Please return each entry exactly as it appears, but not the pictures.

MATERIAL SHOWN: Begin

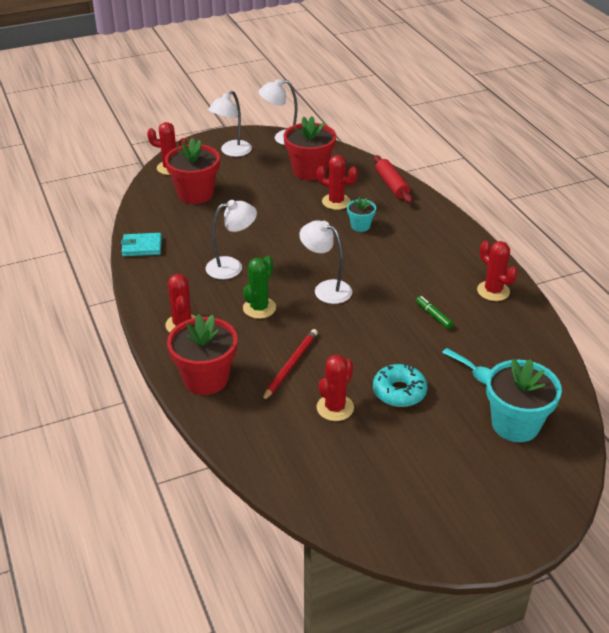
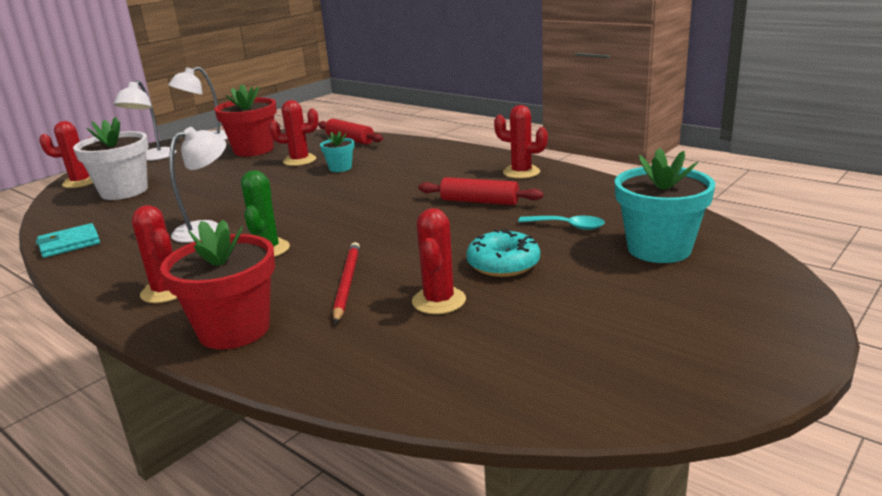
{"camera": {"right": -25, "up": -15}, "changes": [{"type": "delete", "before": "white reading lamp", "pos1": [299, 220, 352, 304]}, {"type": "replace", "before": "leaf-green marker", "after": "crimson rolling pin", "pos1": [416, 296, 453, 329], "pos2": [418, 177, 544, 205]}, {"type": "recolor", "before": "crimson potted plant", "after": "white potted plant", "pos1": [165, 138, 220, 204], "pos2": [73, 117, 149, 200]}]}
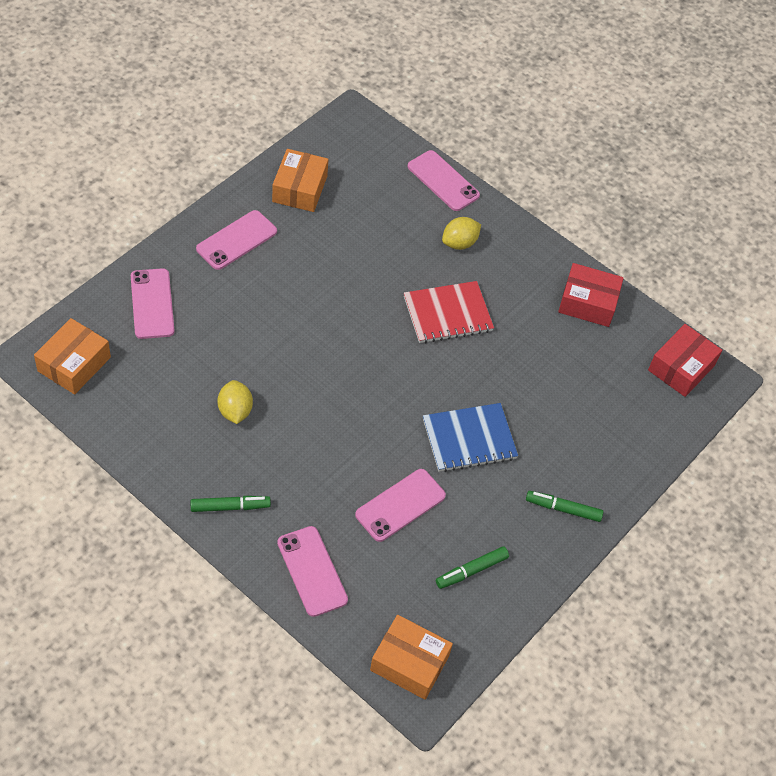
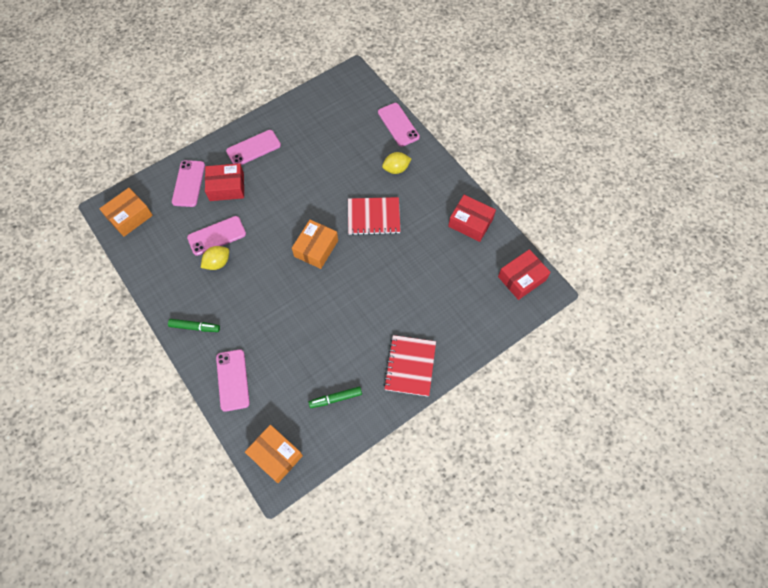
{"camera": {"right": 20, "up": 10}, "changes": [{"type": "delete", "before": "cobalt exercise book", "pos1": [423, 403, 518, 472]}, {"type": "insert", "after": "crimson package", "pos2": [205, 163, 244, 201]}, {"type": "move", "before": "bright orange package", "pos1": [272, 149, 329, 212], "pos2": [292, 220, 338, 269]}, {"type": "move", "before": "rosy mobile phone", "pos1": [355, 469, 446, 542], "pos2": [187, 216, 246, 256]}, {"type": "replace", "before": "leaf-green marker", "after": "crimson exercise book", "pos1": [526, 491, 603, 522], "pos2": [384, 335, 436, 397]}, {"type": "rotate", "before": "golden toy lemon", "pos1": [217, 380, 253, 424], "pos2": [201, 246, 229, 270], "turn": 45}]}
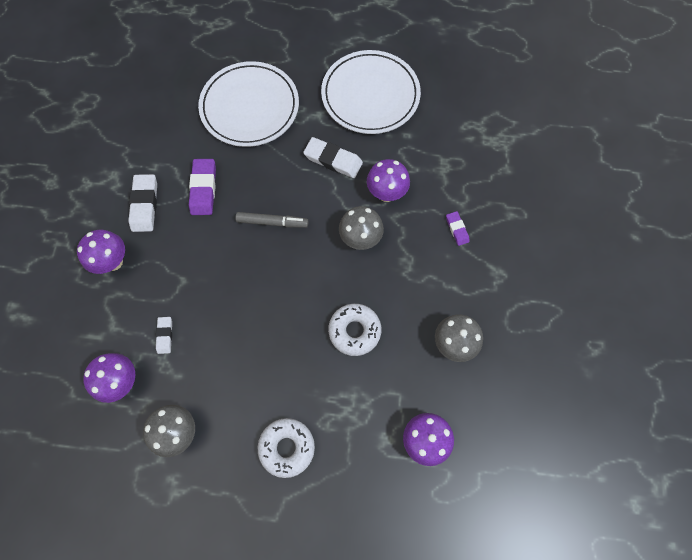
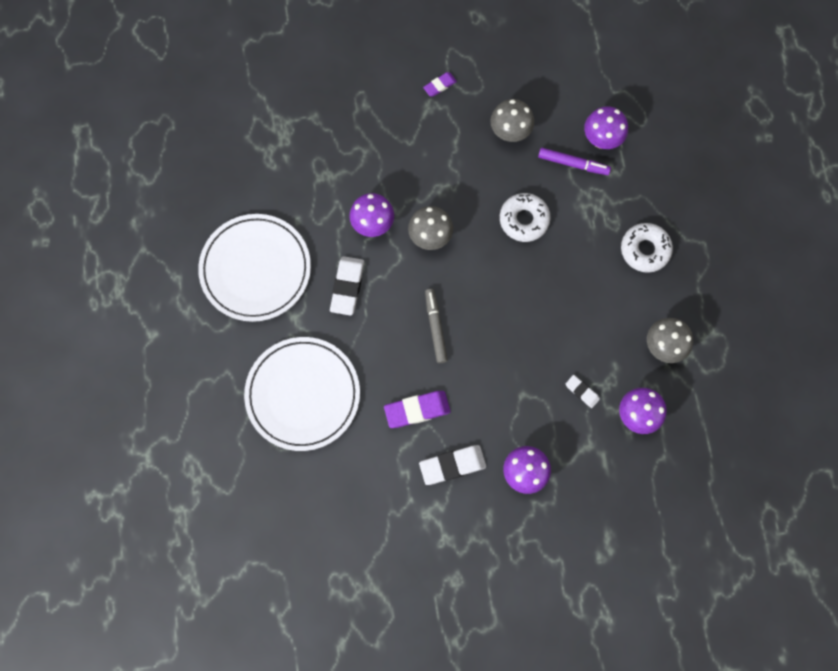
{"camera": {"right": -105, "up": 5}, "changes": [{"type": "insert", "after": "royal purple marker", "pos2": [538, 148, 611, 175]}, {"type": "move", "before": "royal purple pencil eraser", "pos1": [446, 211, 470, 246], "pos2": [423, 72, 457, 97]}, {"type": "rotate", "before": "white pencil eraser", "pos1": [156, 317, 172, 354], "pos2": [566, 375, 600, 408], "turn": 60}]}
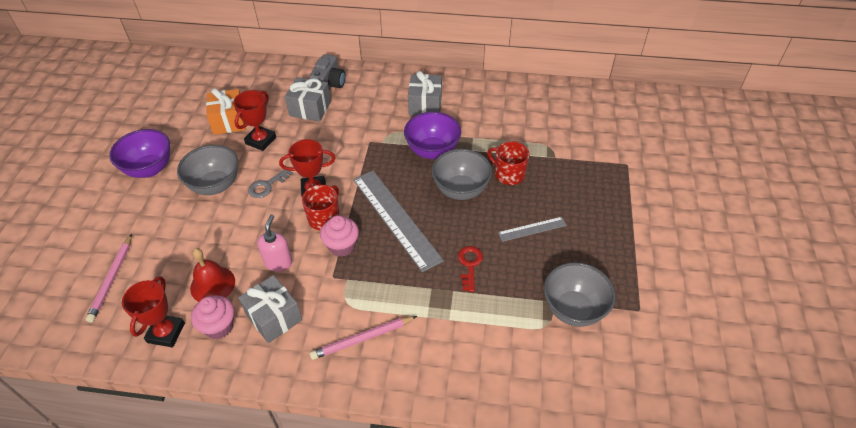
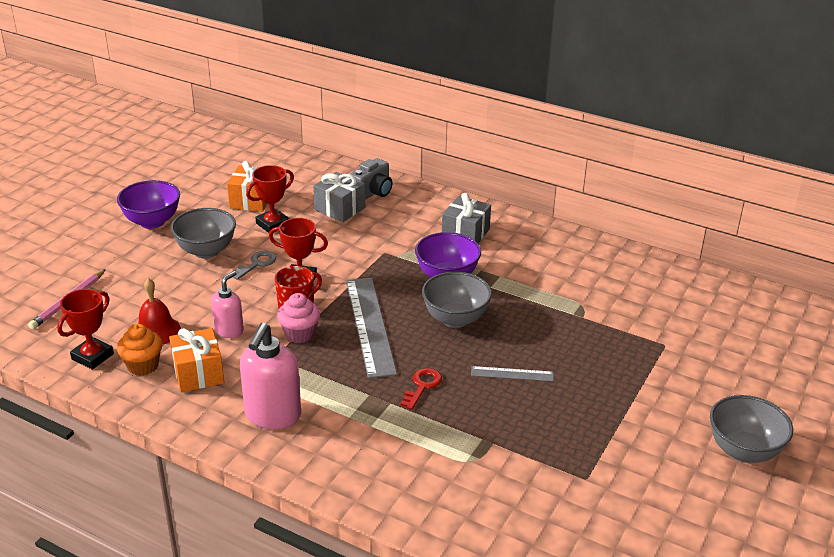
{"camera": {"right": 20, "up": -15}, "changes": [{"type": "delete", "before": "crimson tea mug", "pos1": [487, 141, 530, 185]}, {"type": "move", "before": "ash-grey bowl", "pos1": [544, 262, 616, 327], "pos2": [710, 395, 793, 463]}, {"type": "replace", "before": "rosy wooden pencil", "after": "rosy soap dispenser", "pos1": [310, 316, 417, 360], "pos2": [240, 323, 301, 429]}, {"type": "recolor", "before": "rosy muffin", "after": "bright orange muffin", "pos1": [191, 295, 234, 339], "pos2": [117, 324, 163, 376]}, {"type": "recolor", "before": "ash-grey present", "after": "bright orange present", "pos1": [238, 275, 303, 343], "pos2": [169, 328, 224, 392]}, {"type": "rotate", "before": "ash-grey latchkey", "pos1": [248, 169, 293, 198], "pos2": [233, 251, 276, 280], "turn": 150}]}
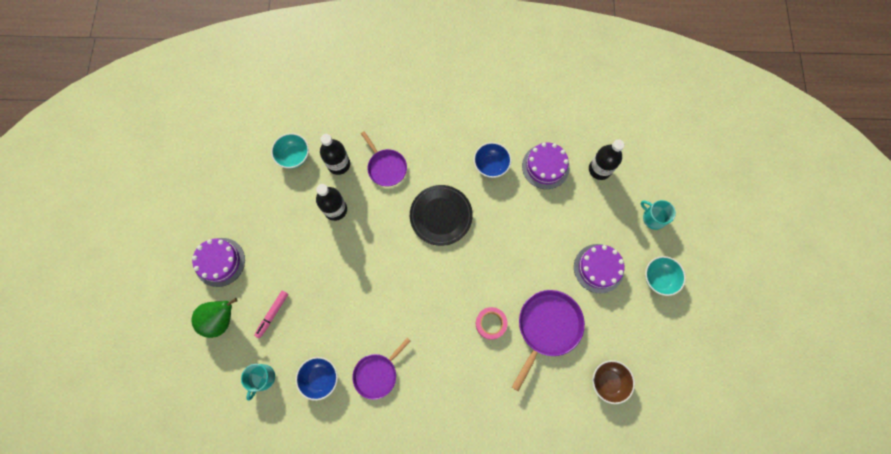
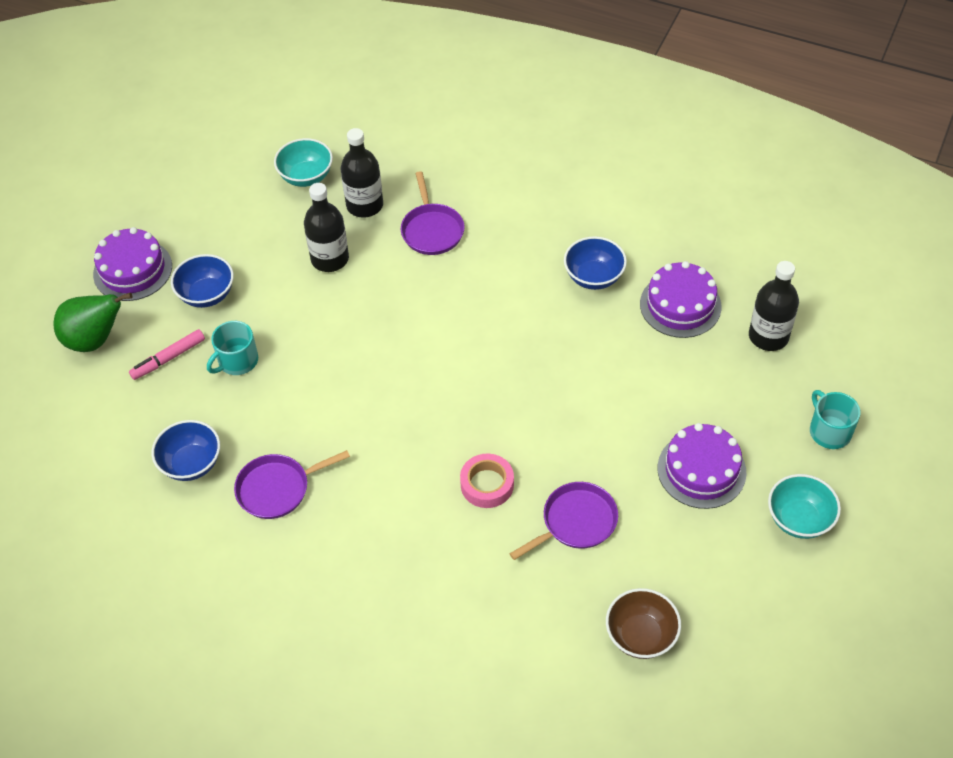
{"camera": {"right": 25, "up": -20}, "changes": [{"type": "delete", "before": "ebony plate", "pos1": [410, 185, 473, 246]}, {"type": "insert", "after": "cobalt bowl", "pos2": [171, 254, 234, 308]}, {"type": "move", "before": "aqua tea mug", "pos1": [241, 364, 275, 401], "pos2": [207, 321, 258, 375]}, {"type": "resize", "before": "royal purple frying pan", "pos1": [512, 290, 585, 391], "pos2": [510, 482, 618, 560], "scale": 0.65}]}
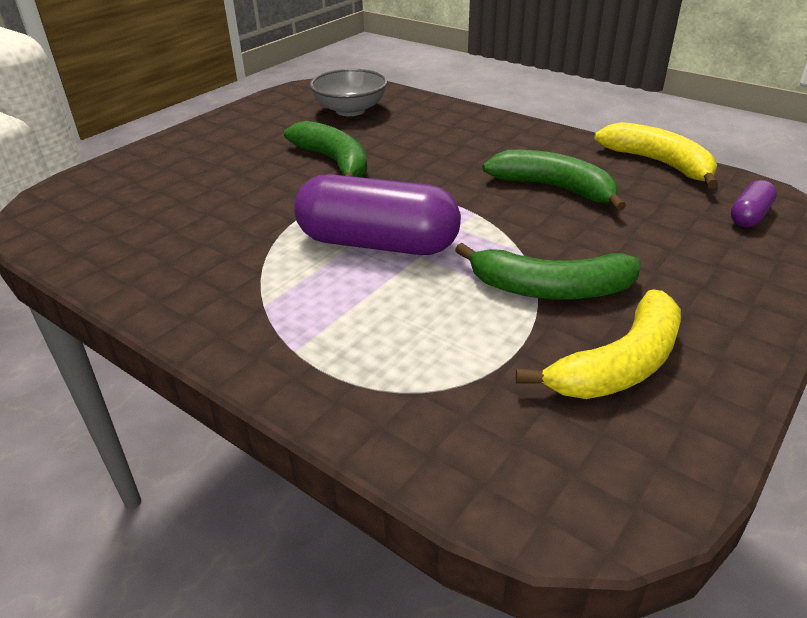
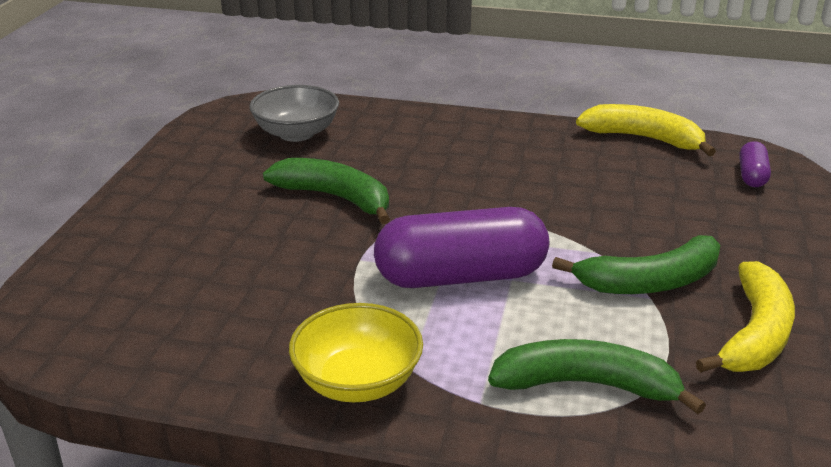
{"camera": {"right": -25, "up": -5}, "changes": [{"type": "insert", "after": "golden bowl", "pos2": [289, 303, 423, 402]}, {"type": "move", "before": "leaf-green toy banana", "pos1": [482, 150, 626, 211], "pos2": [488, 339, 706, 414]}]}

MATERIAL SHOWN: End

* _SOLUTION_
{"camera": {"right": -25, "up": -15}, "changes": [{"type": "delete", "before": "white reading lamp", "pos1": [299, 220, 352, 304]}, {"type": "replace", "before": "leaf-green marker", "after": "crimson rolling pin", "pos1": [416, 296, 453, 329], "pos2": [418, 177, 544, 205]}, {"type": "recolor", "before": "crimson potted plant", "after": "white potted plant", "pos1": [165, 138, 220, 204], "pos2": [73, 117, 149, 200]}]}
{"camera": {"right": 20, "up": 10}, "changes": [{"type": "delete", "before": "cobalt exercise book", "pos1": [423, 403, 518, 472]}, {"type": "insert", "after": "crimson package", "pos2": [205, 163, 244, 201]}, {"type": "move", "before": "bright orange package", "pos1": [272, 149, 329, 212], "pos2": [292, 220, 338, 269]}, {"type": "move", "before": "rosy mobile phone", "pos1": [355, 469, 446, 542], "pos2": [187, 216, 246, 256]}, {"type": "replace", "before": "leaf-green marker", "after": "crimson exercise book", "pos1": [526, 491, 603, 522], "pos2": [384, 335, 436, 397]}, {"type": "rotate", "before": "golden toy lemon", "pos1": [217, 380, 253, 424], "pos2": [201, 246, 229, 270], "turn": 45}]}
{"camera": {"right": -105, "up": 5}, "changes": [{"type": "insert", "after": "royal purple marker", "pos2": [538, 148, 611, 175]}, {"type": "move", "before": "royal purple pencil eraser", "pos1": [446, 211, 470, 246], "pos2": [423, 72, 457, 97]}, {"type": "rotate", "before": "white pencil eraser", "pos1": [156, 317, 172, 354], "pos2": [566, 375, 600, 408], "turn": 60}]}
{"camera": {"right": 20, "up": -15}, "changes": [{"type": "delete", "before": "crimson tea mug", "pos1": [487, 141, 530, 185]}, {"type": "move", "before": "ash-grey bowl", "pos1": [544, 262, 616, 327], "pos2": [710, 395, 793, 463]}, {"type": "replace", "before": "rosy wooden pencil", "after": "rosy soap dispenser", "pos1": [310, 316, 417, 360], "pos2": [240, 323, 301, 429]}, {"type": "recolor", "before": "rosy muffin", "after": "bright orange muffin", "pos1": [191, 295, 234, 339], "pos2": [117, 324, 163, 376]}, {"type": "recolor", "before": "ash-grey present", "after": "bright orange present", "pos1": [238, 275, 303, 343], "pos2": [169, 328, 224, 392]}, {"type": "rotate", "before": "ash-grey latchkey", "pos1": [248, 169, 293, 198], "pos2": [233, 251, 276, 280], "turn": 150}]}
{"camera": {"right": 25, "up": -20}, "changes": [{"type": "delete", "before": "ebony plate", "pos1": [410, 185, 473, 246]}, {"type": "insert", "after": "cobalt bowl", "pos2": [171, 254, 234, 308]}, {"type": "move", "before": "aqua tea mug", "pos1": [241, 364, 275, 401], "pos2": [207, 321, 258, 375]}, {"type": "resize", "before": "royal purple frying pan", "pos1": [512, 290, 585, 391], "pos2": [510, 482, 618, 560], "scale": 0.65}]}
{"camera": {"right": -25, "up": -5}, "changes": [{"type": "insert", "after": "golden bowl", "pos2": [289, 303, 423, 402]}, {"type": "move", "before": "leaf-green toy banana", "pos1": [482, 150, 626, 211], "pos2": [488, 339, 706, 414]}]}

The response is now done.